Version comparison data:

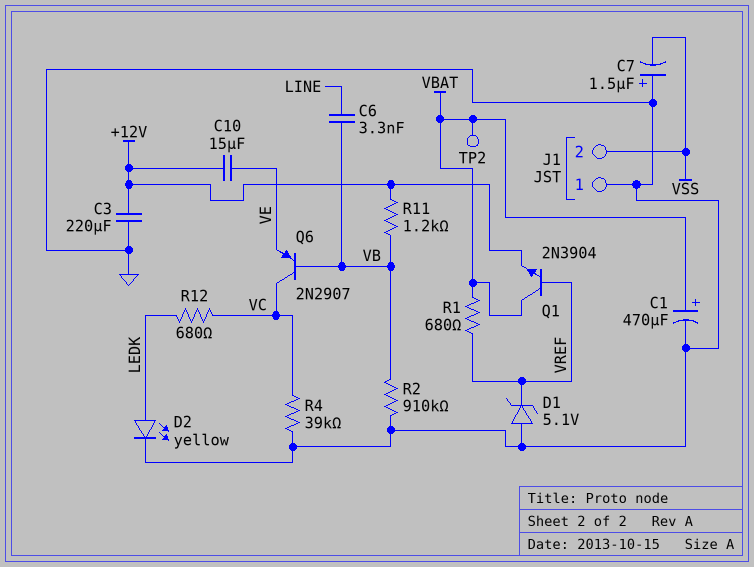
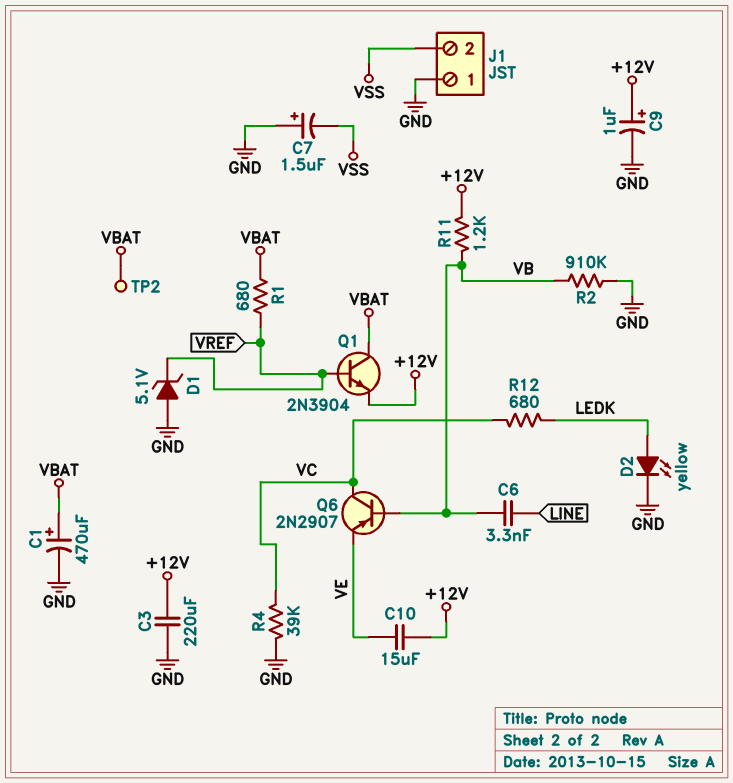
C9: none -> 1uF (plus +12V, minus GND)

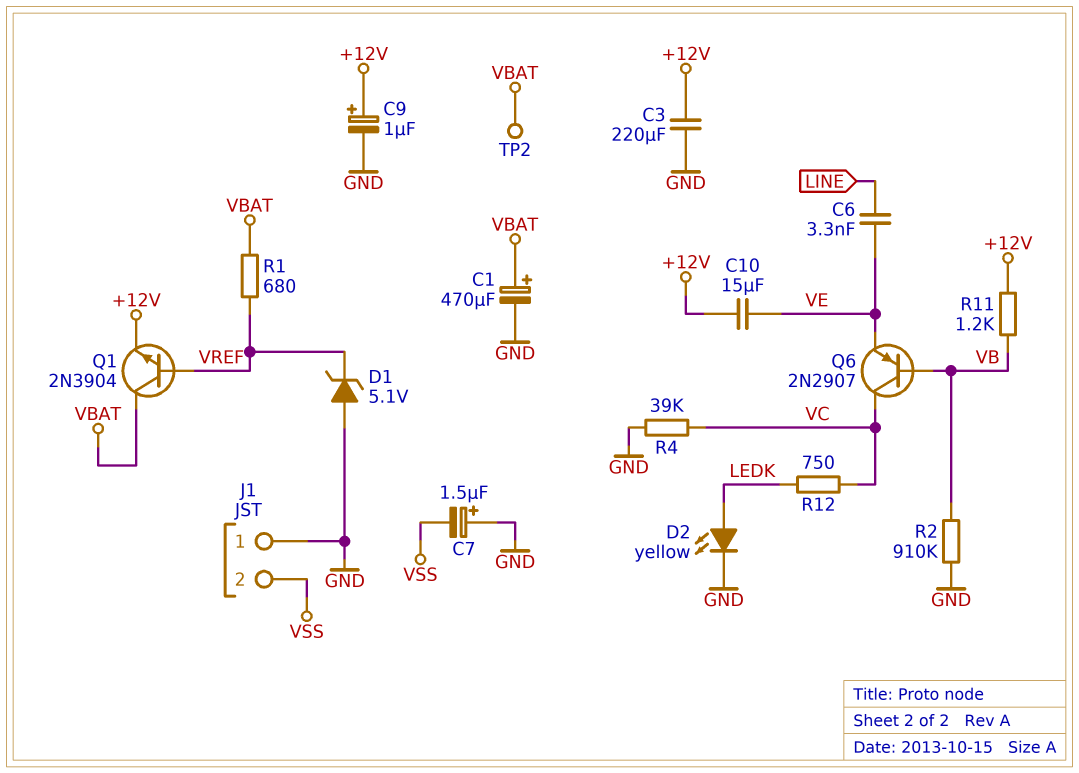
C6: 3.3nF (LINE, VB) -> 3.3nF (LINE, VE)
R12: 680 (LEDK, VC) -> 750 (LEDK, VC)

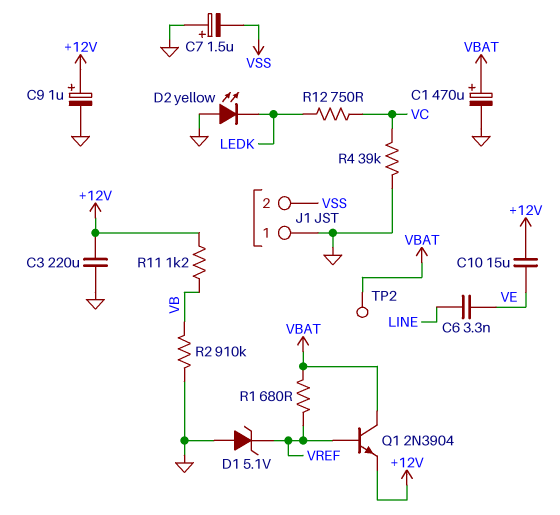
D2: LED yellow (A LEDK, K GND) -> LED yellow (A GND, K LEDK)
Q6: PNP 2N2907 (B VB, C VC, E VE) -> none

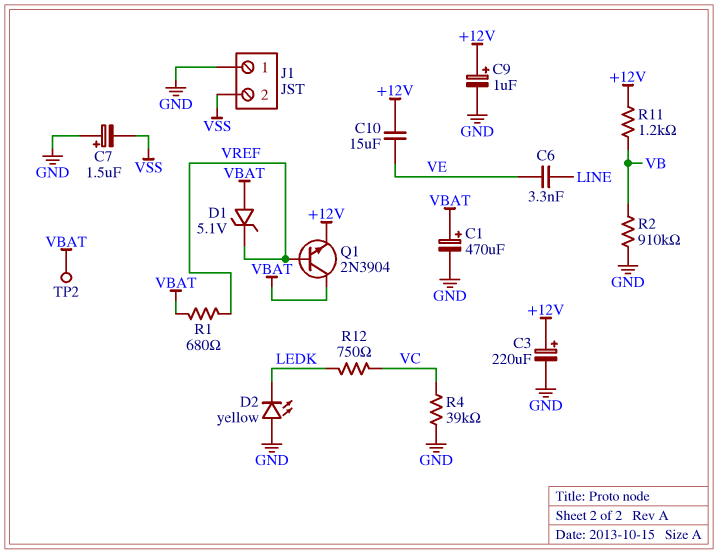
C3: 220uF (+12V, GND) -> 220uF (plus +12V, minus GND)
D1: zener 5.1V (A GND, K VREF) -> zener 5.1V (A VBAT, K VREF)

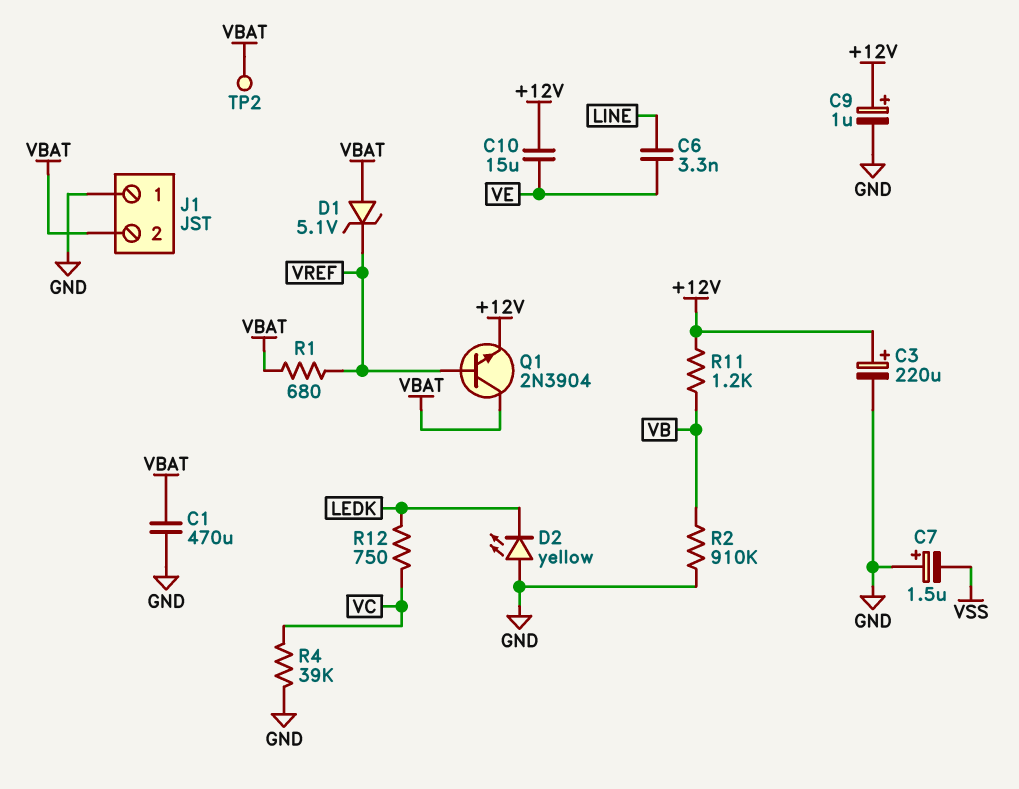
C1: 470uF (plus VBAT, minus GND) -> 470uF (GND, VBAT)
J1 pin 2: VSS -> VBAT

Aim of the task: What is needed is an exact restatement of every line from the one containing "C6: 3.3nF (LINE, VB) -> 3.3nF (LINE, VE)" through the last line of the records, pictures left out.

Answer to this exercise:
C6: 3.3nF (LINE, VB) -> 3.3nF (LINE, VE)
R12: 680 (LEDK, VC) -> 750 (LEDK, VC)

D2: LED yellow (A LEDK, K GND) -> LED yellow (A GND, K LEDK)
Q6: PNP 2N2907 (B VB, C VC, E VE) -> none

C3: 220uF (+12V, GND) -> 220uF (plus +12V, minus GND)
D1: zener 5.1V (A GND, K VREF) -> zener 5.1V (A VBAT, K VREF)

C1: 470uF (plus VBAT, minus GND) -> 470uF (GND, VBAT)
J1 pin 2: VSS -> VBAT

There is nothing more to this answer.